* WHAT THE TASK REQUIRES
Retype all of the material exactly, leaving no line out.

══ DATASET EXTRACT

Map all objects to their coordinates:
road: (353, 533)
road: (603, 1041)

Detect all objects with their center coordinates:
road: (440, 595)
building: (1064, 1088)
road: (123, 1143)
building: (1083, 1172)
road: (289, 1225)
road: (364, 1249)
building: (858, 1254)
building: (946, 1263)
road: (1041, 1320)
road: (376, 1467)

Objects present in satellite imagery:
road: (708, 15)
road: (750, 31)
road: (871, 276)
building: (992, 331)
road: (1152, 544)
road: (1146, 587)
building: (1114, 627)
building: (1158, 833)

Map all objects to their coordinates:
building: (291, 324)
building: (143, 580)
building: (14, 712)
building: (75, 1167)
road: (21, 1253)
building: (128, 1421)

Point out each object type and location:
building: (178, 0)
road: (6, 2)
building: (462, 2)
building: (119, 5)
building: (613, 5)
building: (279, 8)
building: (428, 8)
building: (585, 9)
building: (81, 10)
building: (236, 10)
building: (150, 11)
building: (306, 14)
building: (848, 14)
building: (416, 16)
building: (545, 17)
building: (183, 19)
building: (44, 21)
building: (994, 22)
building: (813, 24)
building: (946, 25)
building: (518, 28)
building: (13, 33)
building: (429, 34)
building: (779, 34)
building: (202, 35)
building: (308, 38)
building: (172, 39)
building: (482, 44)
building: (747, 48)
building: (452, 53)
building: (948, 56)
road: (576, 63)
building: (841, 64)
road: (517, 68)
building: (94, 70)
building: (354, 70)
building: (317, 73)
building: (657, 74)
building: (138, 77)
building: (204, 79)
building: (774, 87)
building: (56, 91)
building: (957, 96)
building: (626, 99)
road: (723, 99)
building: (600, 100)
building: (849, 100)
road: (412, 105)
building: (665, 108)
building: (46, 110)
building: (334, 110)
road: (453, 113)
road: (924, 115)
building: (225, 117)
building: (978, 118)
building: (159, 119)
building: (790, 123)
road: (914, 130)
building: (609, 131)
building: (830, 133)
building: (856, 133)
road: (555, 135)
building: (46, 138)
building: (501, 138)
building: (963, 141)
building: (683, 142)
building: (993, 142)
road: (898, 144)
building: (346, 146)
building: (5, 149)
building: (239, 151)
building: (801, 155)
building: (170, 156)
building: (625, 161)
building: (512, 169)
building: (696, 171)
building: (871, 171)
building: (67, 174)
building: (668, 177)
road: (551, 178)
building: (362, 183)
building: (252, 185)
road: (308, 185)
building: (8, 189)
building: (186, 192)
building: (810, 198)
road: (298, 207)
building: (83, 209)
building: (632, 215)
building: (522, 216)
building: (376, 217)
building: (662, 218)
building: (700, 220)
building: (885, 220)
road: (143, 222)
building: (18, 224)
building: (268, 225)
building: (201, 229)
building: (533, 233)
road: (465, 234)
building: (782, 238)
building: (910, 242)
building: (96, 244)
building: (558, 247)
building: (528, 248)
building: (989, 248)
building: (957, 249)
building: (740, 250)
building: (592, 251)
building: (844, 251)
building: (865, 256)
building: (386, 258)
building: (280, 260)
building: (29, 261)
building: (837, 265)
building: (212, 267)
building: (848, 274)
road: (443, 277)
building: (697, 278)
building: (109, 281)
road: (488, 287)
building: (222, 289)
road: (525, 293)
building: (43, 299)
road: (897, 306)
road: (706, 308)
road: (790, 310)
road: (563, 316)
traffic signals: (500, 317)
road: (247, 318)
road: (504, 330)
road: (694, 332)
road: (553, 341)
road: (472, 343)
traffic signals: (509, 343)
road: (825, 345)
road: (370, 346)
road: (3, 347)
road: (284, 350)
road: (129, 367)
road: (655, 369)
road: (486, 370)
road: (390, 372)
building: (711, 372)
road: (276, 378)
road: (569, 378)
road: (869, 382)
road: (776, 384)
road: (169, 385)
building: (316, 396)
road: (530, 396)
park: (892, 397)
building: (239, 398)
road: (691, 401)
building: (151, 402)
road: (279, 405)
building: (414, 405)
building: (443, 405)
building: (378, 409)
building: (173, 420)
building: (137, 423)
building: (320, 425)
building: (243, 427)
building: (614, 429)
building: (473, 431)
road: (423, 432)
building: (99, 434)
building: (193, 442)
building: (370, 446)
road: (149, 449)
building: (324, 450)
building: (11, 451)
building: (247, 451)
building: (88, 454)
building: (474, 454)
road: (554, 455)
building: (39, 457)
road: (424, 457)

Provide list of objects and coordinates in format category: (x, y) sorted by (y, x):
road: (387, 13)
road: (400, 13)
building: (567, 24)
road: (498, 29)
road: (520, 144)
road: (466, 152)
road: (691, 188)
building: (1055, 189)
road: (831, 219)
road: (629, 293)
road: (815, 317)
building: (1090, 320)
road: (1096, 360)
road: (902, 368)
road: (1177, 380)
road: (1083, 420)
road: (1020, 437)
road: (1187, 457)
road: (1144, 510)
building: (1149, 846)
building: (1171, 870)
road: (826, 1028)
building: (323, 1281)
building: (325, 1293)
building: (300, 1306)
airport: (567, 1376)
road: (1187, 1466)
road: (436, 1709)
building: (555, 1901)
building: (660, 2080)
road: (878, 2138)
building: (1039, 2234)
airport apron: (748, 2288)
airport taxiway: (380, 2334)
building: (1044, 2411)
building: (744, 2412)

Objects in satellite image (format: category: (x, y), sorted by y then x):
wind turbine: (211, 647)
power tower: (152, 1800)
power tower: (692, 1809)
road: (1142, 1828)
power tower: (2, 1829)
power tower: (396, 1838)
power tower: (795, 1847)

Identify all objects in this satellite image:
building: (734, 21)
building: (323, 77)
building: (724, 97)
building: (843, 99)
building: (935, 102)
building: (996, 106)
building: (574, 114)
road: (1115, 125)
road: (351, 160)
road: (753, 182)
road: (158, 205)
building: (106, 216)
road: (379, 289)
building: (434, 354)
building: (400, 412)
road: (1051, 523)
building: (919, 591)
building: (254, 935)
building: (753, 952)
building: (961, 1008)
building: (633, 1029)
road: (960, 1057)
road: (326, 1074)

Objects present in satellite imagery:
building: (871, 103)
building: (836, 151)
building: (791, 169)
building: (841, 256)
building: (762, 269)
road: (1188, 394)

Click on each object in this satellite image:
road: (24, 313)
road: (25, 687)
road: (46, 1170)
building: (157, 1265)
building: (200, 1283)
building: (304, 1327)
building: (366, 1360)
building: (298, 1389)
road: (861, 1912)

════

* SOLVED EXERCISE
Map all objects to their coordinates:
road: (353, 533)
road: (603, 1041)

Detect all objects with their center coordinates:
road: (440, 595)
building: (1064, 1088)
road: (123, 1143)
building: (1083, 1172)
road: (289, 1225)
road: (364, 1249)
building: (858, 1254)
building: (946, 1263)
road: (1041, 1320)
road: (376, 1467)

Objects present in satellite imagery:
road: (708, 15)
road: (750, 31)
road: (871, 276)
building: (992, 331)
road: (1152, 544)
road: (1146, 587)
building: (1114, 627)
building: (1158, 833)

Map all objects to their coordinates:
building: (291, 324)
building: (143, 580)
building: (14, 712)
building: (75, 1167)
road: (21, 1253)
building: (128, 1421)

Point out each object type and location:
building: (178, 0)
road: (6, 2)
building: (462, 2)
building: (119, 5)
building: (613, 5)
building: (279, 8)
building: (428, 8)
building: (585, 9)
building: (81, 10)
building: (236, 10)
building: (150, 11)
building: (306, 14)
building: (848, 14)
building: (416, 16)
building: (545, 17)
building: (183, 19)
building: (44, 21)
building: (994, 22)
building: (813, 24)
building: (946, 25)
building: (518, 28)
building: (13, 33)
building: (429, 34)
building: (779, 34)
building: (202, 35)
building: (308, 38)
building: (172, 39)
building: (482, 44)
building: (747, 48)
building: (452, 53)
building: (948, 56)
road: (576, 63)
building: (841, 64)
road: (517, 68)
building: (94, 70)
building: (354, 70)
building: (317, 73)
building: (657, 74)
building: (138, 77)
building: (204, 79)
building: (774, 87)
building: (56, 91)
building: (957, 96)
building: (626, 99)
road: (723, 99)
building: (600, 100)
building: (849, 100)
road: (412, 105)
building: (665, 108)
building: (46, 110)
building: (334, 110)
road: (453, 113)
road: (924, 115)
building: (225, 117)
building: (978, 118)
building: (159, 119)
building: (790, 123)
road: (914, 130)
building: (609, 131)
building: (830, 133)
building: (856, 133)
road: (555, 135)
building: (46, 138)
building: (501, 138)
building: (963, 141)
building: (683, 142)
building: (993, 142)
road: (898, 144)
building: (346, 146)
building: (5, 149)
building: (239, 151)
building: (801, 155)
building: (170, 156)
building: (625, 161)
building: (512, 169)
building: (696, 171)
building: (871, 171)
building: (67, 174)
building: (668, 177)
road: (551, 178)
building: (362, 183)
building: (252, 185)
road: (308, 185)
building: (8, 189)
building: (186, 192)
building: (810, 198)
road: (298, 207)
building: (83, 209)
building: (632, 215)
building: (522, 216)
building: (376, 217)
building: (662, 218)
building: (700, 220)
building: (885, 220)
road: (143, 222)
building: (18, 224)
building: (268, 225)
building: (201, 229)
building: (533, 233)
road: (465, 234)
building: (782, 238)
building: (910, 242)
building: (96, 244)
building: (558, 247)
building: (528, 248)
building: (989, 248)
building: (957, 249)
building: (740, 250)
building: (592, 251)
building: (844, 251)
building: (865, 256)
building: (386, 258)
building: (280, 260)
building: (29, 261)
building: (837, 265)
building: (212, 267)
building: (848, 274)
road: (443, 277)
building: (697, 278)
building: (109, 281)
road: (488, 287)
building: (222, 289)
road: (525, 293)
building: (43, 299)
road: (897, 306)
road: (706, 308)
road: (790, 310)
road: (563, 316)
traffic signals: (500, 317)
road: (247, 318)
road: (504, 330)
road: (694, 332)
road: (553, 341)
road: (472, 343)
traffic signals: (509, 343)
road: (825, 345)
road: (370, 346)
road: (3, 347)
road: (284, 350)
road: (129, 367)
road: (655, 369)
road: (486, 370)
road: (390, 372)
building: (711, 372)
road: (276, 378)
road: (569, 378)
road: (869, 382)
road: (776, 384)
road: (169, 385)
building: (316, 396)
road: (530, 396)
park: (892, 397)
building: (239, 398)
road: (691, 401)
building: (151, 402)
road: (279, 405)
building: (414, 405)
building: (443, 405)
building: (378, 409)
building: (173, 420)
building: (137, 423)
building: (320, 425)
building: (243, 427)
building: (614, 429)
building: (473, 431)
road: (423, 432)
building: (99, 434)
building: (193, 442)
building: (370, 446)
road: (149, 449)
building: (324, 450)
building: (11, 451)
building: (247, 451)
building: (88, 454)
building: (474, 454)
road: (554, 455)
building: (39, 457)
road: (424, 457)

Provide list of objects and coordinates in format category: (x, y) sorted by (y, x):
road: (387, 13)
road: (400, 13)
building: (567, 24)
road: (498, 29)
road: (520, 144)
road: (466, 152)
road: (691, 188)
building: (1055, 189)
road: (831, 219)
road: (629, 293)
road: (815, 317)
building: (1090, 320)
road: (1096, 360)
road: (902, 368)
road: (1177, 380)
road: (1083, 420)
road: (1020, 437)
road: (1187, 457)
road: (1144, 510)
building: (1149, 846)
building: (1171, 870)
road: (826, 1028)
building: (323, 1281)
building: (325, 1293)
building: (300, 1306)
airport: (567, 1376)
road: (1187, 1466)
road: (436, 1709)
building: (555, 1901)
building: (660, 2080)
road: (878, 2138)
building: (1039, 2234)
airport apron: (748, 2288)
airport taxiway: (380, 2334)
building: (1044, 2411)
building: (744, 2412)

Objects in satellite image (format: category: (x, y), sorted by y then x):
wind turbine: (211, 647)
power tower: (152, 1800)
power tower: (692, 1809)
road: (1142, 1828)
power tower: (2, 1829)
power tower: (396, 1838)
power tower: (795, 1847)

Identify all objects in this satellite image:
building: (734, 21)
building: (323, 77)
building: (724, 97)
building: (843, 99)
building: (935, 102)
building: (996, 106)
building: (574, 114)
road: (1115, 125)
road: (351, 160)
road: (753, 182)
road: (158, 205)
building: (106, 216)
road: (379, 289)
building: (434, 354)
building: (400, 412)
road: (1051, 523)
building: (919, 591)
building: (254, 935)
building: (753, 952)
building: (961, 1008)
building: (633, 1029)
road: (960, 1057)
road: (326, 1074)

Objects present in satellite imagery:
building: (871, 103)
building: (836, 151)
building: (791, 169)
building: (841, 256)
building: (762, 269)
road: (1188, 394)

Click on each object in this satellite image:
road: (24, 313)
road: (25, 687)
road: (46, 1170)
building: (157, 1265)
building: (200, 1283)
building: (304, 1327)
building: (366, 1360)
building: (298, 1389)
road: (861, 1912)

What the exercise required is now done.